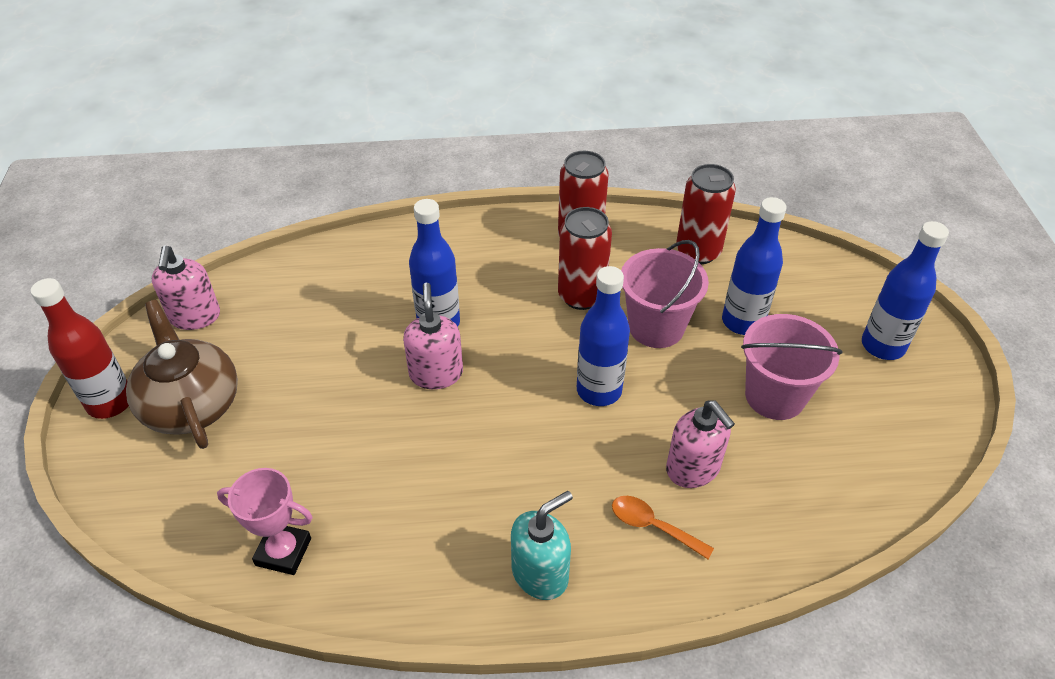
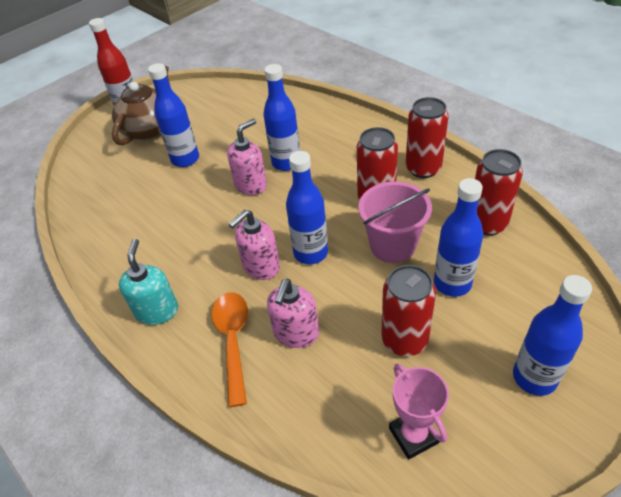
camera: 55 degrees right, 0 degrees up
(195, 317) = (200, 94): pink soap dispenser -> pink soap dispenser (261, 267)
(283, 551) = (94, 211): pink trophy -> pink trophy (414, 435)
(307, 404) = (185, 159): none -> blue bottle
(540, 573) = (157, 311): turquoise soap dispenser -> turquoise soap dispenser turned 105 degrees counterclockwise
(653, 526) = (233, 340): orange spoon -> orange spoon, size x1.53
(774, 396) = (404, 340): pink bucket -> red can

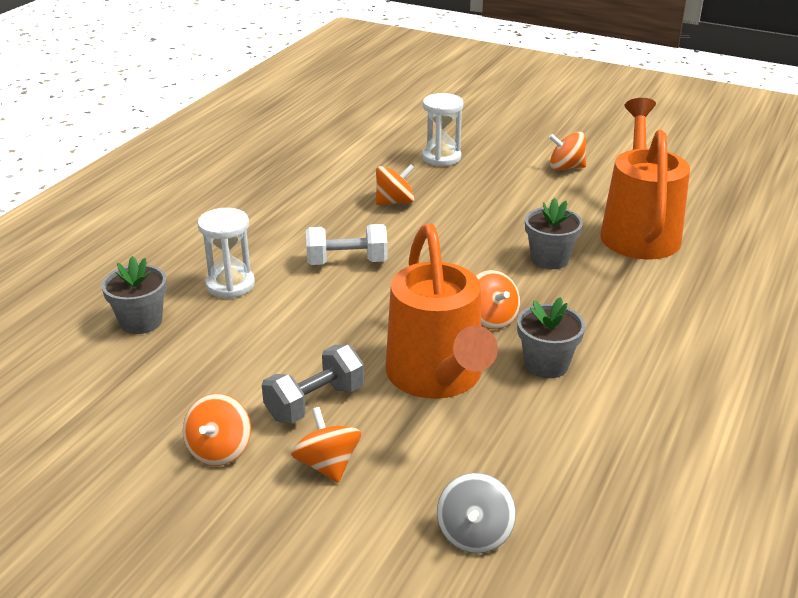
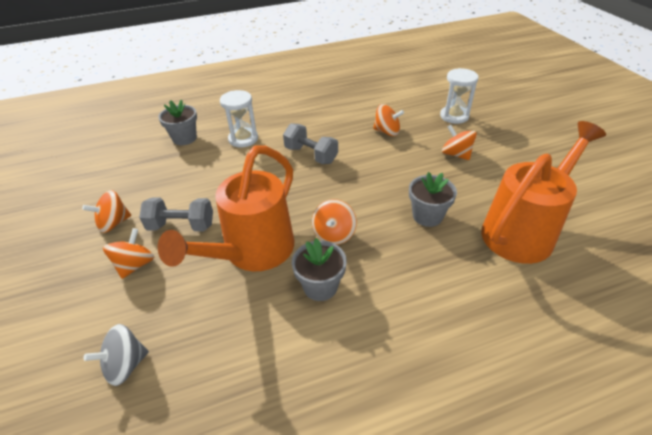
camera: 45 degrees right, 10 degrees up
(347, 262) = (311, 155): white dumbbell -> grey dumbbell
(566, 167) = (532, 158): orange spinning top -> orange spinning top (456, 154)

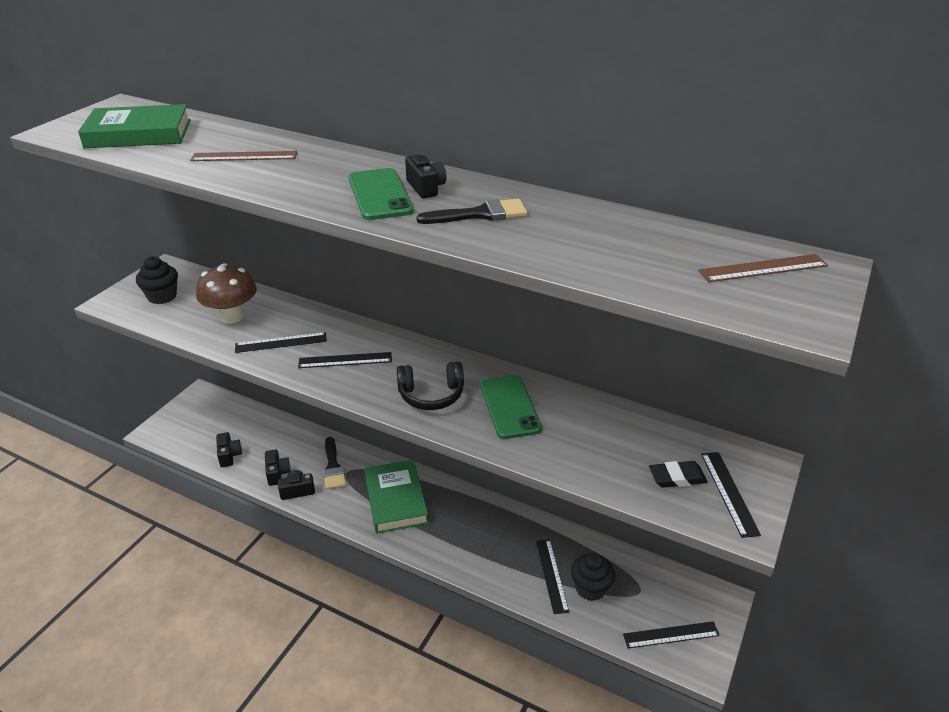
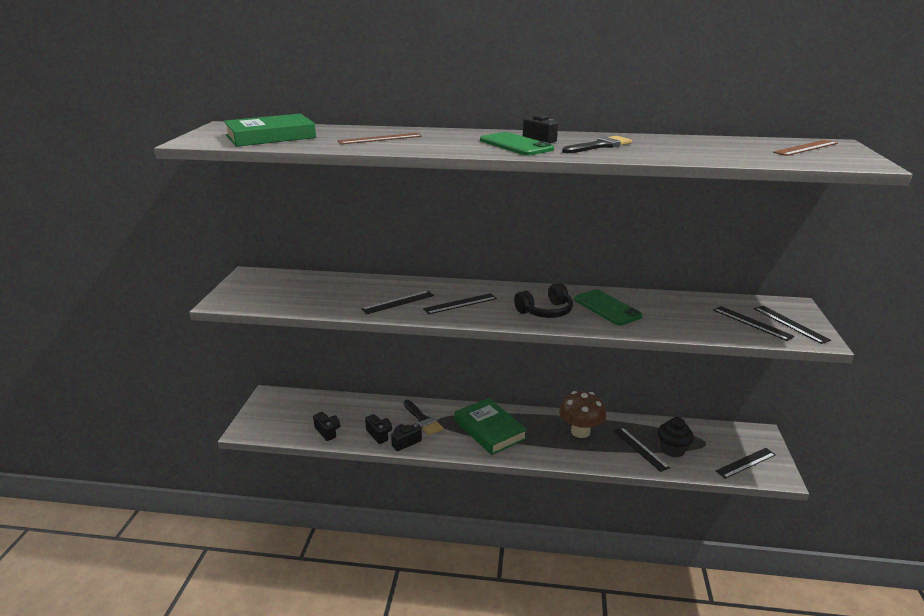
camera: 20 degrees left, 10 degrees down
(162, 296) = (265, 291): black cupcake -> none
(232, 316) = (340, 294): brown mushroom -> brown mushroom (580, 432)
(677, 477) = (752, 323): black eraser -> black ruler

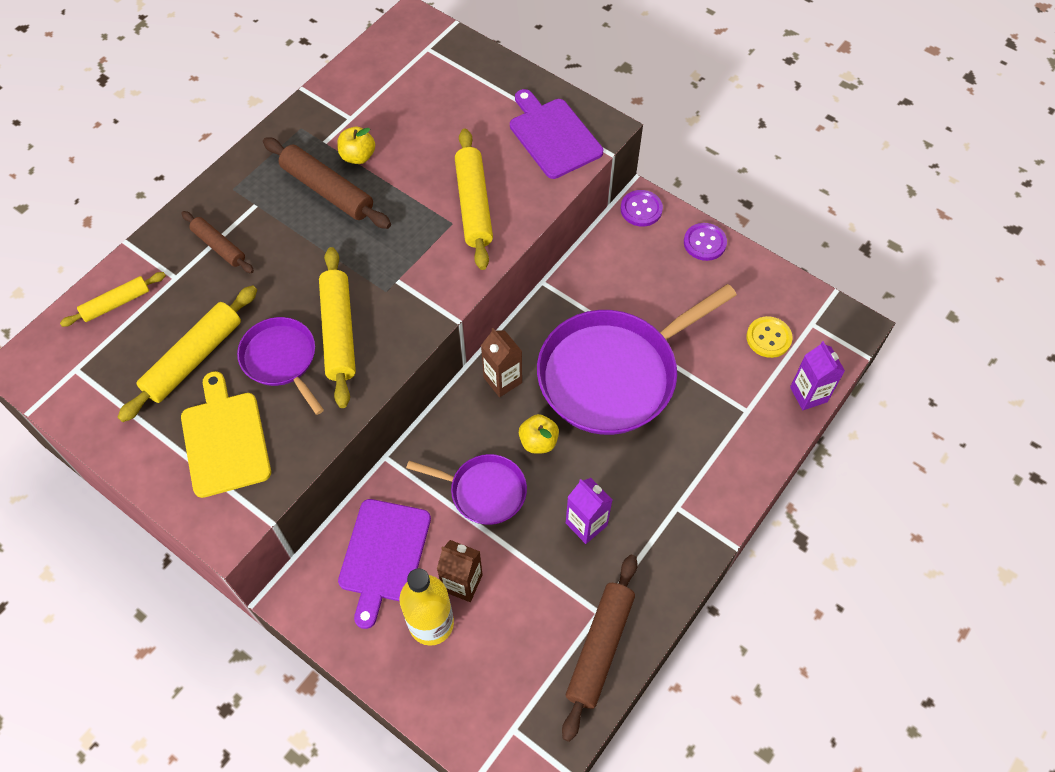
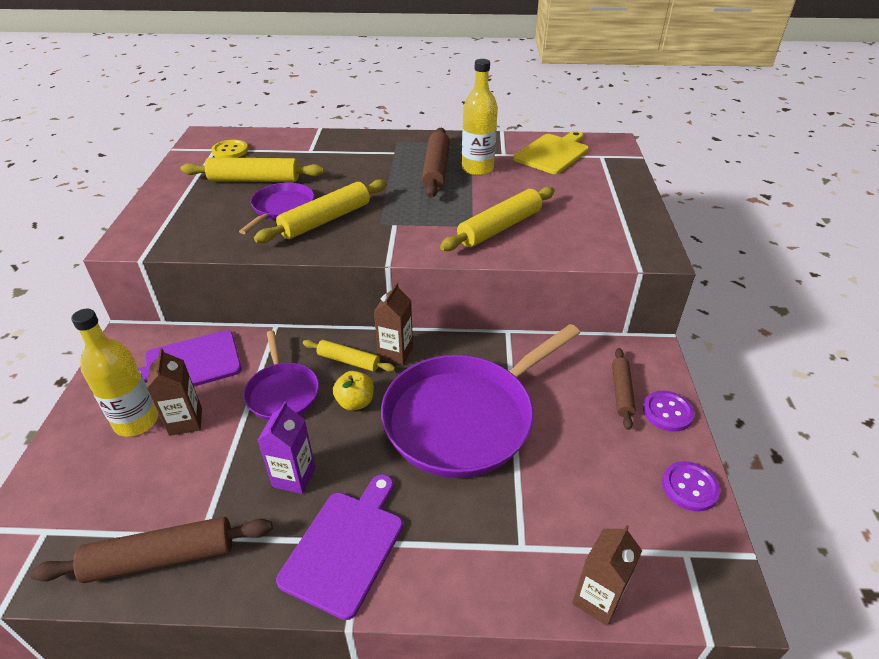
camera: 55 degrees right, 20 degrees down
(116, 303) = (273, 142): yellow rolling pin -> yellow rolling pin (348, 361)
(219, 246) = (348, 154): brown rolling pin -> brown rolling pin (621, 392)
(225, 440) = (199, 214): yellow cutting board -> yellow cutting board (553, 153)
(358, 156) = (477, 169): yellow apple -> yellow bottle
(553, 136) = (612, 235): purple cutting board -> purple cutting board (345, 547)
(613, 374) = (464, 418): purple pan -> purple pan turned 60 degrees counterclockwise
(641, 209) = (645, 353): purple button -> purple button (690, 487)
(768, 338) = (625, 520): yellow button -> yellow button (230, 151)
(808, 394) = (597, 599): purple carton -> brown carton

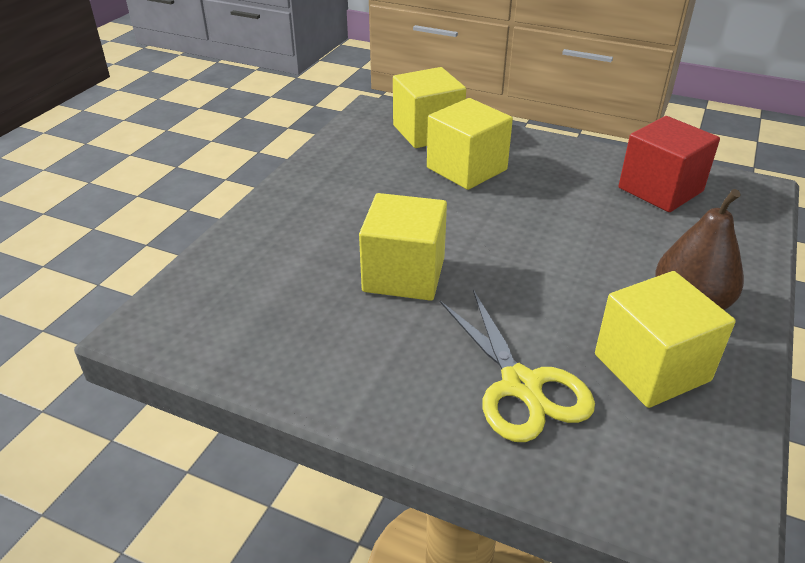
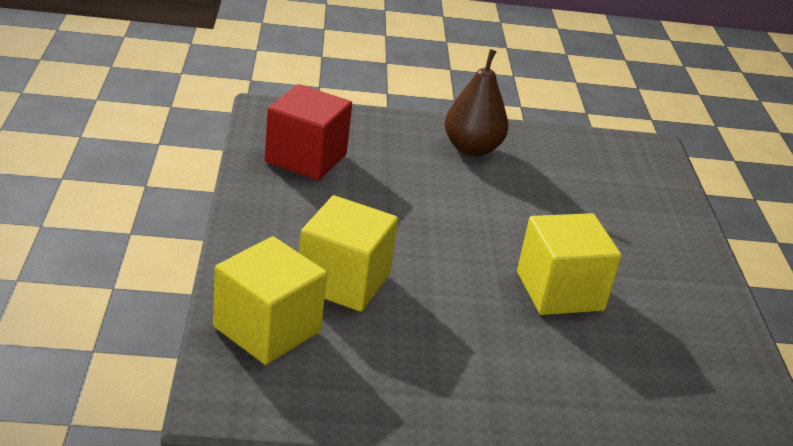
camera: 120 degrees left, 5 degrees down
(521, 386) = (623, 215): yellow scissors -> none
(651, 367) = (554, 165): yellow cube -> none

----------------

Write out each entry exactly as given, but skip the pictures.

camera: 55 degrees right, 0 degrees up
(195, 317) = (200, 94): pink soap dispenser -> pink soap dispenser (261, 267)
(283, 551) = (94, 211): pink trophy -> pink trophy (414, 435)
(307, 404) = (185, 159): none -> blue bottle
(540, 573) = (157, 311): turquoise soap dispenser -> turquoise soap dispenser turned 105 degrees counterclockwise
(653, 526) = (233, 340): orange spoon -> orange spoon, size x1.53
(774, 396) = (404, 340): pink bucket -> red can

camera: 45 degrees right, 10 degrees up
(347, 262) = (311, 155): white dumbbell -> grey dumbbell
(566, 167) = (532, 158): orange spinning top -> orange spinning top (456, 154)

camera: 20 degrees left, 10 degrees down
(162, 296) = (265, 291): black cupcake -> none
(232, 316) = (340, 294): brown mushroom -> brown mushroom (580, 432)
(677, 477) = (752, 323): black eraser -> black ruler

camera: 55 degrees right, 20 degrees down
(116, 303) = (273, 142): yellow rolling pin -> yellow rolling pin (348, 361)
(219, 246) = (348, 154): brown rolling pin -> brown rolling pin (621, 392)
(225, 440) = (199, 214): yellow cutting board -> yellow cutting board (553, 153)
(358, 156) = (477, 169): yellow apple -> yellow bottle
(553, 136) = (612, 235): purple cutting board -> purple cutting board (345, 547)
(613, 374) = (464, 418): purple pan -> purple pan turned 60 degrees counterclockwise
(641, 209) = (645, 353): purple button -> purple button (690, 487)
(768, 338) = (625, 520): yellow button -> yellow button (230, 151)
(808, 394) = (597, 599): purple carton -> brown carton

camera: 120 degrees left, 5 degrees down
(521, 386) = (623, 215): yellow scissors -> none
(651, 367) = (554, 165): yellow cube -> none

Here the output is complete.